- _Data provided_:
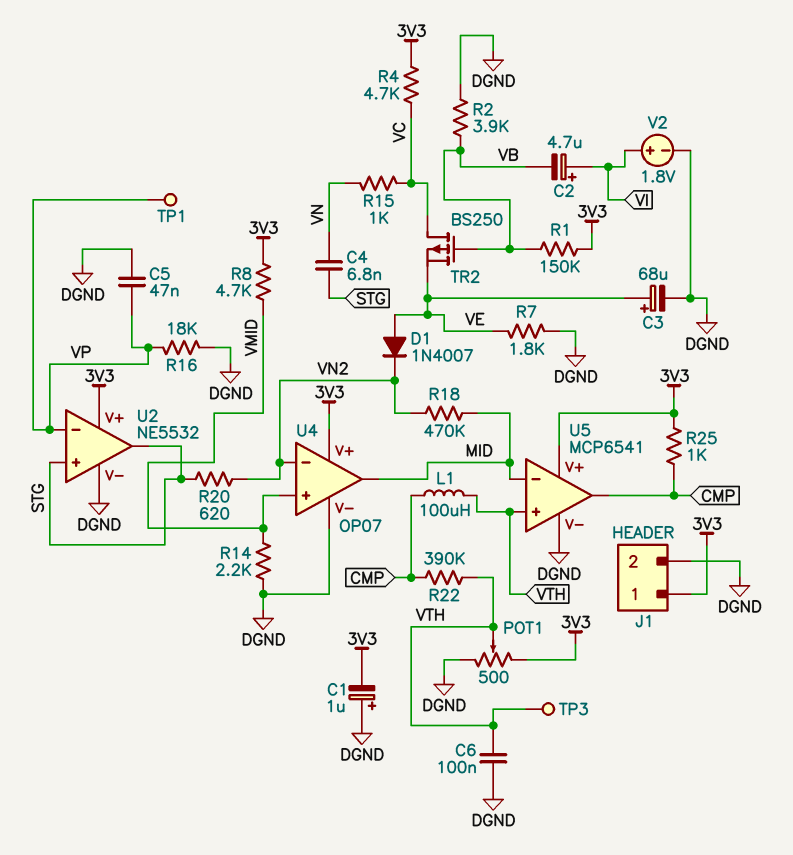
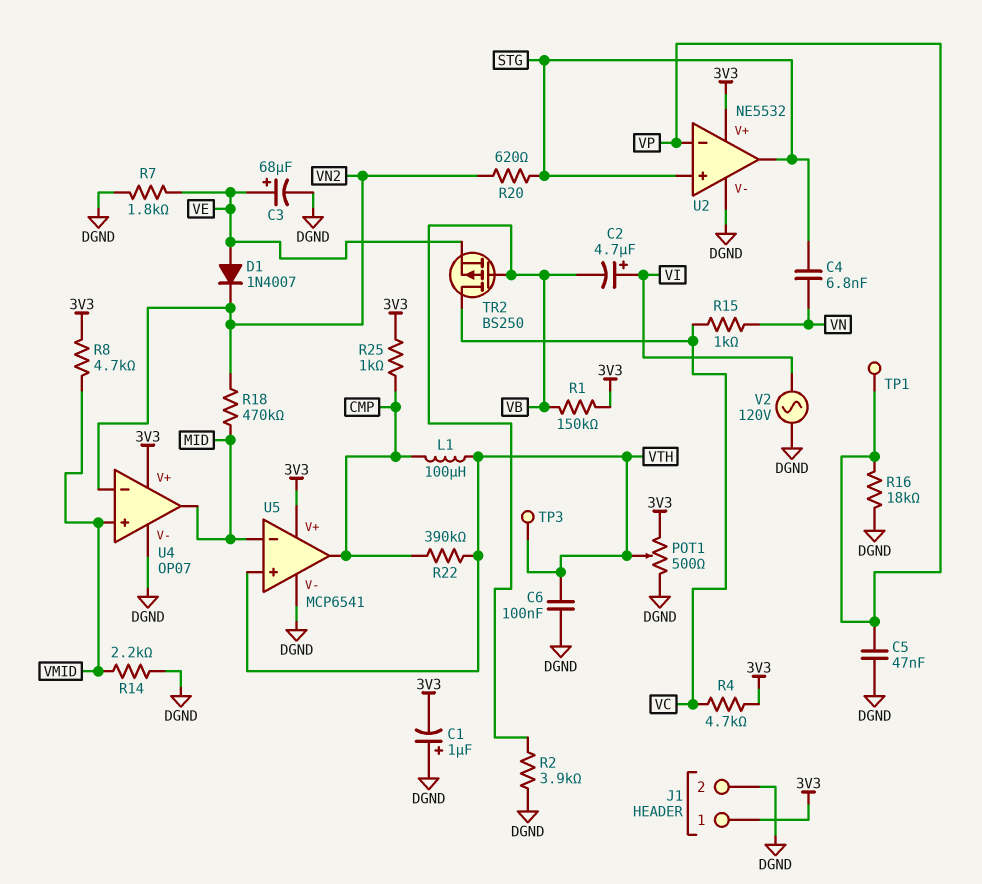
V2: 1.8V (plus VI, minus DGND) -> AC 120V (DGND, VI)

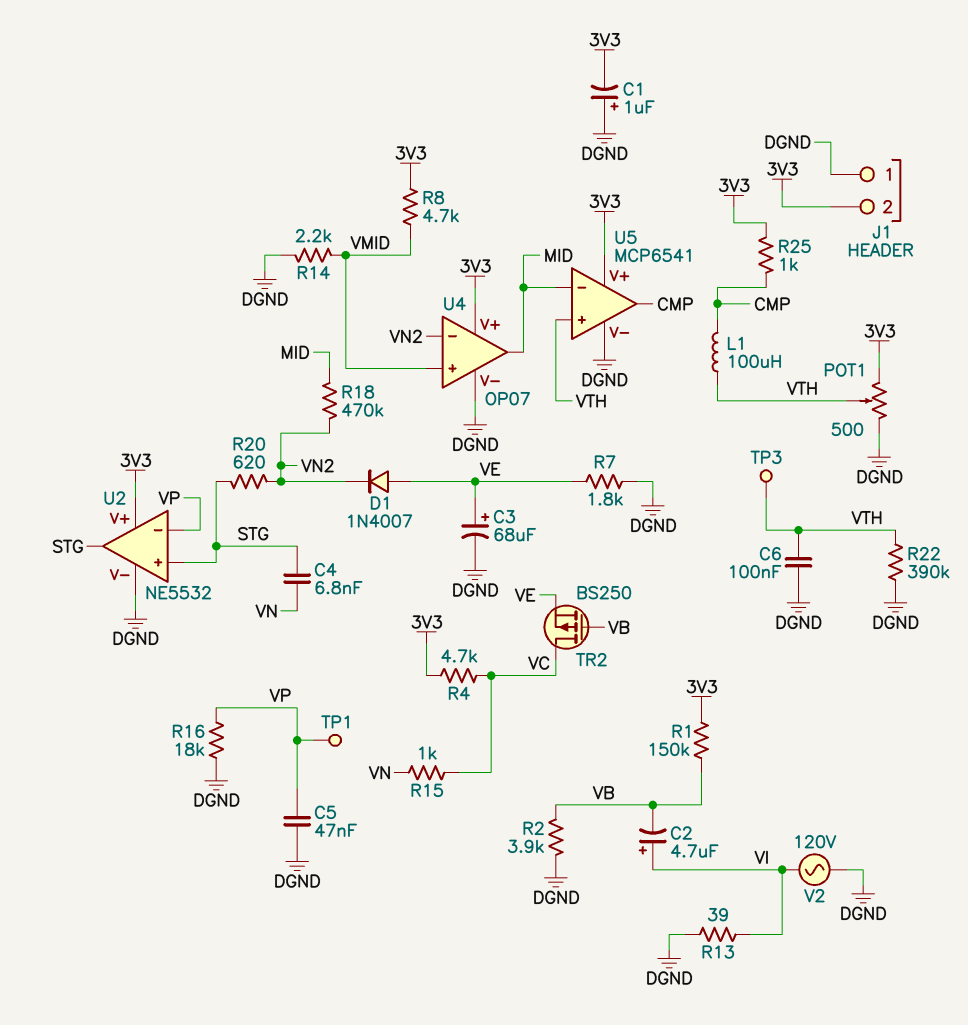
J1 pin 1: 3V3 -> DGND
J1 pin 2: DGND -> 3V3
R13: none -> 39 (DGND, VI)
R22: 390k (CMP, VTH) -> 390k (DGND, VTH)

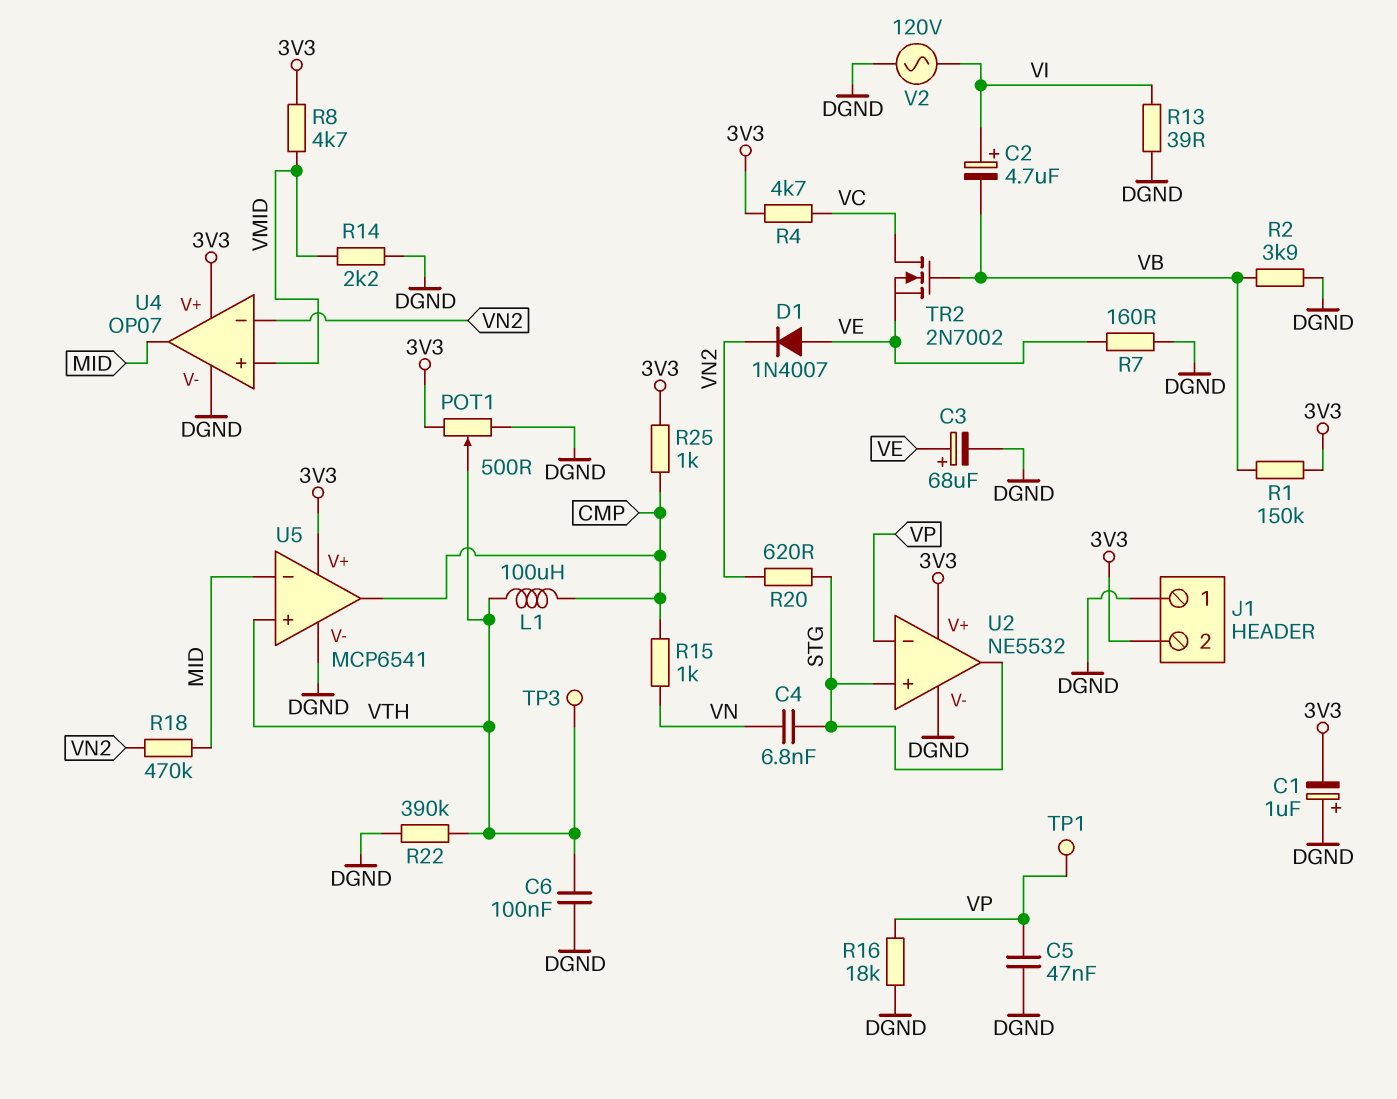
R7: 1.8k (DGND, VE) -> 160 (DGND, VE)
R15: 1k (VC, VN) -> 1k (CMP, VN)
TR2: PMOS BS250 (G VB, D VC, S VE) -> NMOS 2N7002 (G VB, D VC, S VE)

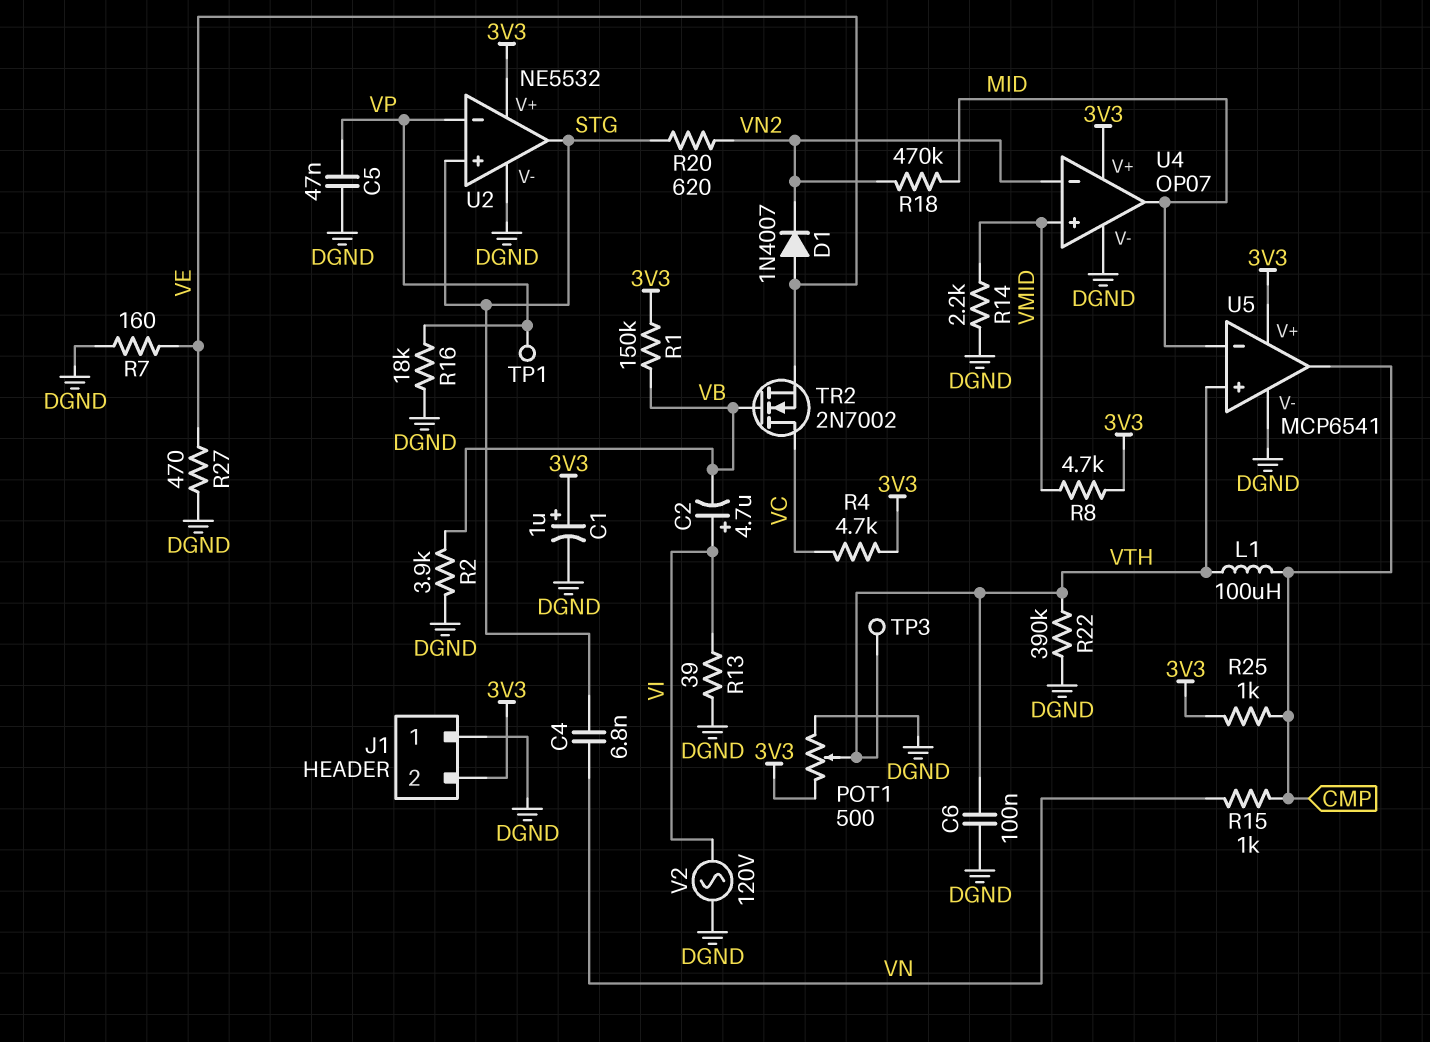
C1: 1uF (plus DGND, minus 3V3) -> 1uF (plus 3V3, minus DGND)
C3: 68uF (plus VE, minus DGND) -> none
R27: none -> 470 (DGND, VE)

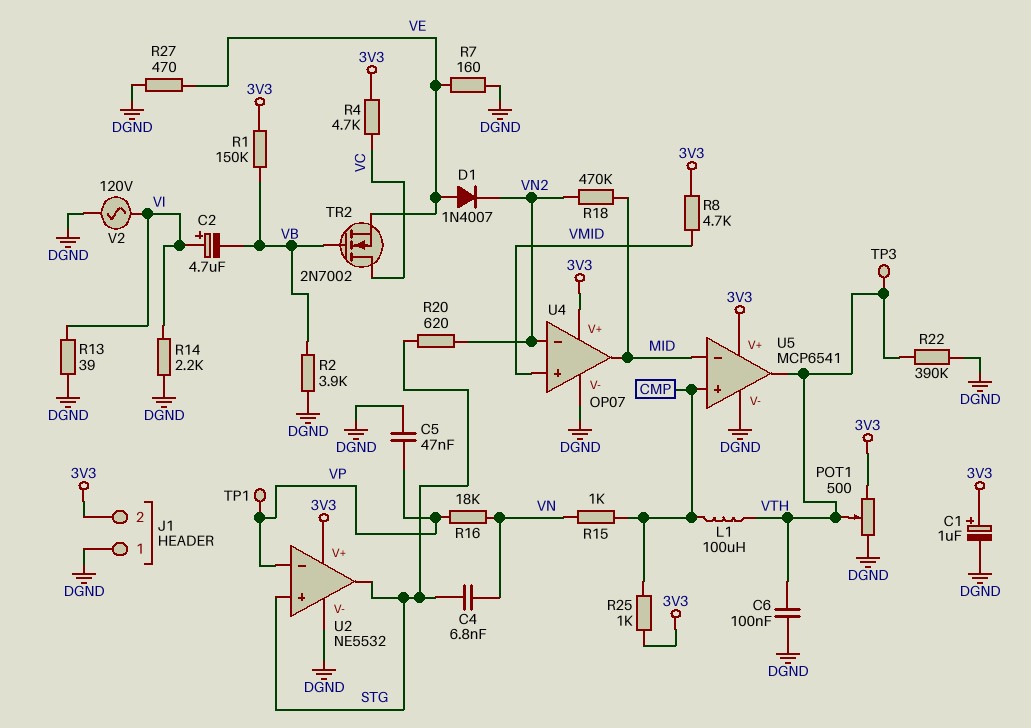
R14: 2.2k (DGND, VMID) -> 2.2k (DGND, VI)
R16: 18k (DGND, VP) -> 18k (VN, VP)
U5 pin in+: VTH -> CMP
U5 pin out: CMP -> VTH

--

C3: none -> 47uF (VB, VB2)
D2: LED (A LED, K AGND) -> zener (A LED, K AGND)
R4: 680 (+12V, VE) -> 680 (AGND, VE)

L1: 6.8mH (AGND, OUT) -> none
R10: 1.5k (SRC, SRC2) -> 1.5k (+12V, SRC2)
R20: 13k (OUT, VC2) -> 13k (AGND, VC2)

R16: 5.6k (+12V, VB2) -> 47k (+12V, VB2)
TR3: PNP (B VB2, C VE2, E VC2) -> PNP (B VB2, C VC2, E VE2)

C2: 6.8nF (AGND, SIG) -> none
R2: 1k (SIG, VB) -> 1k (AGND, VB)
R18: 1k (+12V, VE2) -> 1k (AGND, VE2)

==

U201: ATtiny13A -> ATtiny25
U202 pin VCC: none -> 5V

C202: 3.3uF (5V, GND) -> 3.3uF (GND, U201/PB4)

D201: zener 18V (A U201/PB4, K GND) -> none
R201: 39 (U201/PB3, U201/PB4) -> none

- _Your goal_:
Beginning with the line holding "V2: 1.8V (plus" in the material above, restate word for word each line through the line holding "R14: 2.2k (DGND, VMID) -> 2.2k (DGND, VI)", and exclude pictures.

- _Expected answer_:
V2: 1.8V (plus VI, minus DGND) -> AC 120V (DGND, VI)

J1 pin 1: 3V3 -> DGND
J1 pin 2: DGND -> 3V3
R13: none -> 39 (DGND, VI)
R22: 390k (CMP, VTH) -> 390k (DGND, VTH)

R7: 1.8k (DGND, VE) -> 160 (DGND, VE)
R15: 1k (VC, VN) -> 1k (CMP, VN)
TR2: PMOS BS250 (G VB, D VC, S VE) -> NMOS 2N7002 (G VB, D VC, S VE)

C1: 1uF (plus DGND, minus 3V3) -> 1uF (plus 3V3, minus DGND)
C3: 68uF (plus VE, minus DGND) -> none
R27: none -> 470 (DGND, VE)

R14: 2.2k (DGND, VMID) -> 2.2k (DGND, VI)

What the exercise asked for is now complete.